Task details —
Transcribe, with complete accuracy, all of the entries below except for the pictures.
*** Task data
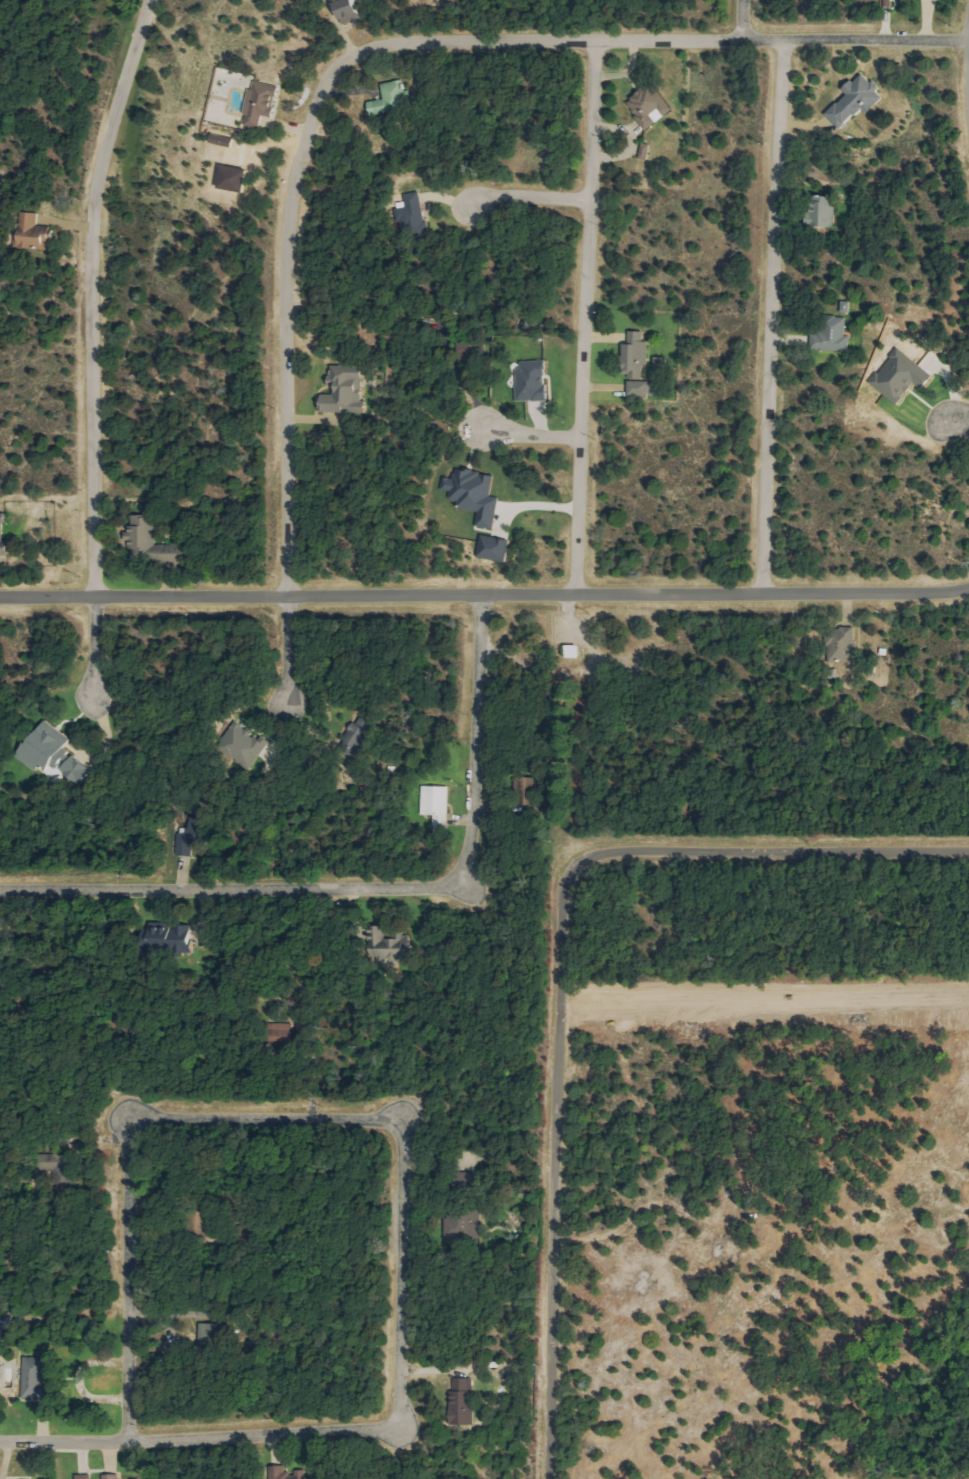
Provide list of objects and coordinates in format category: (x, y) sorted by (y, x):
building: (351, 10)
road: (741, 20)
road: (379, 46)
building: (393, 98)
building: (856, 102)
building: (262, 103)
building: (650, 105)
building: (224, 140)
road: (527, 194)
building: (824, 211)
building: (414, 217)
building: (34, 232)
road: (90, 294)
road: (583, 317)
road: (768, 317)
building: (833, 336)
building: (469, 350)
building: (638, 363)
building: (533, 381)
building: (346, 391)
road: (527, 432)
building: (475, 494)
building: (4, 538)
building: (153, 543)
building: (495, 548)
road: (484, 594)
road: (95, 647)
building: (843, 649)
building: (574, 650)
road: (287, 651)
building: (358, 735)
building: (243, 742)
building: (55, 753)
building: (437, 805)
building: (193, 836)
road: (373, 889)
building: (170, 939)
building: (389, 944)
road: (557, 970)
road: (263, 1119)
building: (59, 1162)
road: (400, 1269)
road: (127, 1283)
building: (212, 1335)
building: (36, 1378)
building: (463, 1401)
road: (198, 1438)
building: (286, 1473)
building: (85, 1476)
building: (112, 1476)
******
Response to the task —
Provide list of objects and coordinates in format category: (x, y) sorted by (y, x):
building: (351, 10)
road: (741, 20)
road: (379, 46)
building: (393, 98)
building: (856, 102)
building: (262, 103)
building: (650, 105)
building: (224, 140)
road: (527, 194)
building: (824, 211)
building: (414, 217)
building: (34, 232)
road: (90, 294)
road: (583, 317)
road: (768, 317)
building: (833, 336)
building: (469, 350)
building: (638, 363)
building: (533, 381)
building: (346, 391)
road: (527, 432)
building: (475, 494)
building: (4, 538)
building: (153, 543)
building: (495, 548)
road: (484, 594)
road: (95, 647)
building: (843, 649)
building: (574, 650)
road: (287, 651)
building: (358, 735)
building: (243, 742)
building: (55, 753)
building: (437, 805)
building: (193, 836)
road: (373, 889)
building: (170, 939)
building: (389, 944)
road: (557, 970)
road: (263, 1119)
building: (59, 1162)
road: (400, 1269)
road: (127, 1283)
building: (212, 1335)
building: (36, 1378)
building: (463, 1401)
road: (198, 1438)
building: (286, 1473)
building: (85, 1476)
building: (112, 1476)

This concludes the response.